**Required work**
For the listing below, return the line containing "camera: 125 degrees left, 10 degrees up", the line containing "(438, 104) = (301, 405): grey", and all lines in between, exactly as written and nothing else.

-- Opening Marker --

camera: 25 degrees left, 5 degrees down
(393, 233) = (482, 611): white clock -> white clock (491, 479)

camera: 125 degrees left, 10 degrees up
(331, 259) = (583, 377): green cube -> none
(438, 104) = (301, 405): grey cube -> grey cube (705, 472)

-- Closing Marker --
-- Opening Marker --

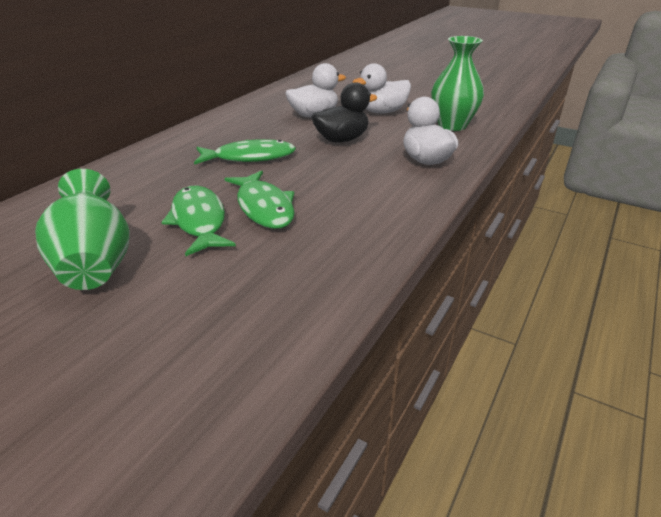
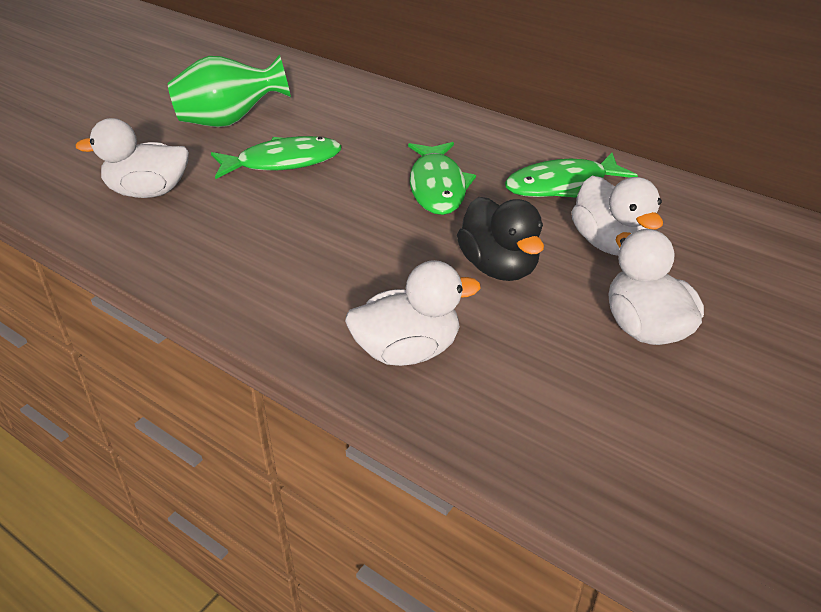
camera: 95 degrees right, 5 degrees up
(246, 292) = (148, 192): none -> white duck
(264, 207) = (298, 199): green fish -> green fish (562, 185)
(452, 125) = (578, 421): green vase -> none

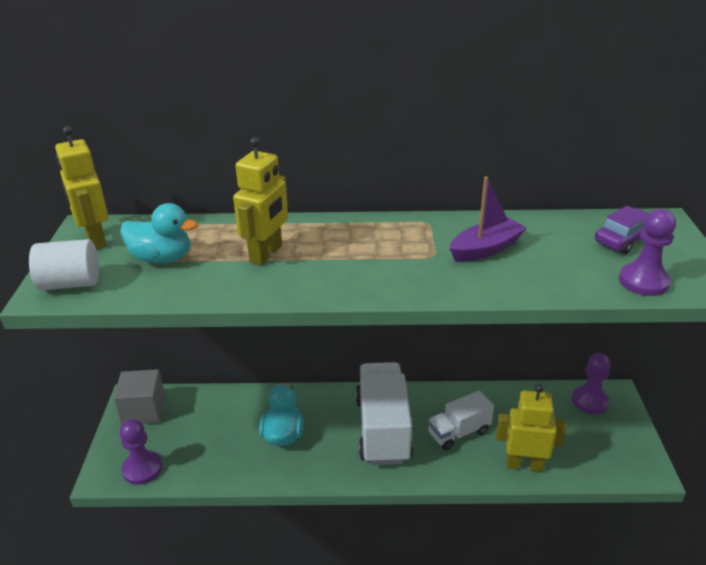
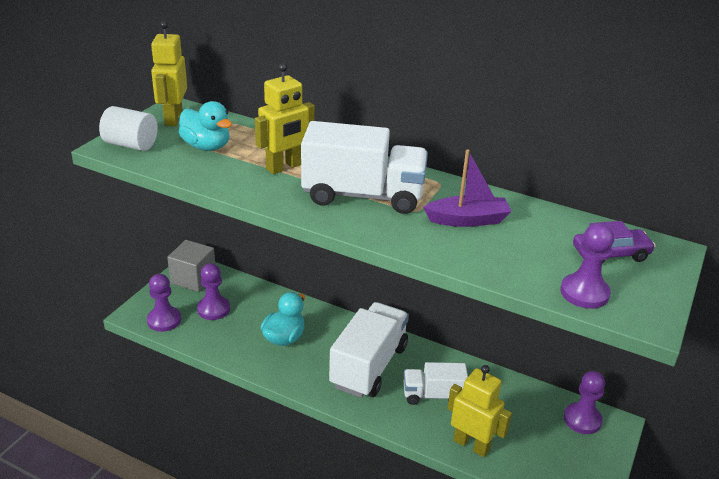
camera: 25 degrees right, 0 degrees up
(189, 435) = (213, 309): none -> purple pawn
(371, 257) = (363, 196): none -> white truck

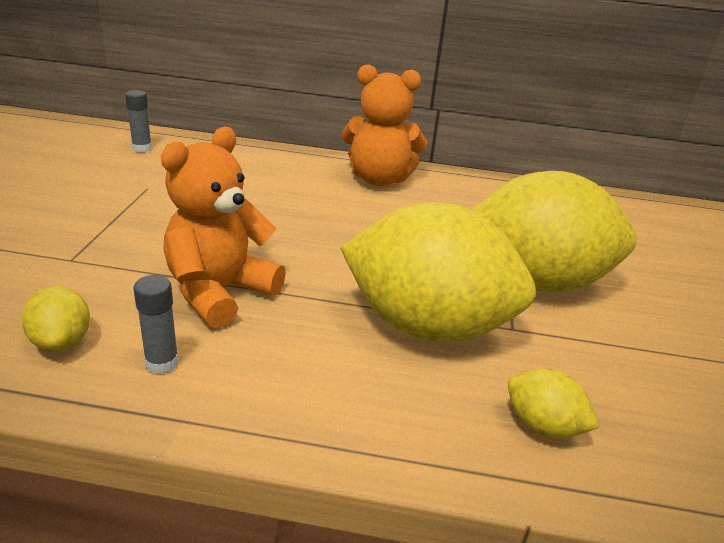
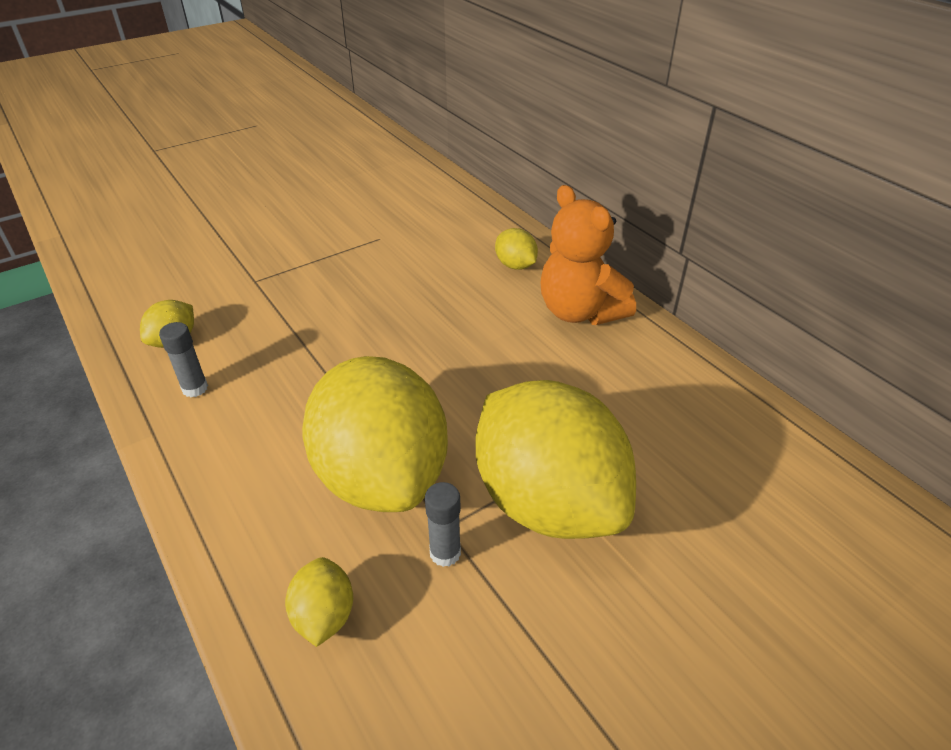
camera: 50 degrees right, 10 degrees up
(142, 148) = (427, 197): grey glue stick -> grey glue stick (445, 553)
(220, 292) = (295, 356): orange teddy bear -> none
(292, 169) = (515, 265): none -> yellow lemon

-- Closing Marker --

**Task output**
camera: 125 degrees left, 10 degrees up
(331, 259) = (583, 377): green cube -> none
(438, 104) = (301, 405): grey cube -> grey cube (705, 472)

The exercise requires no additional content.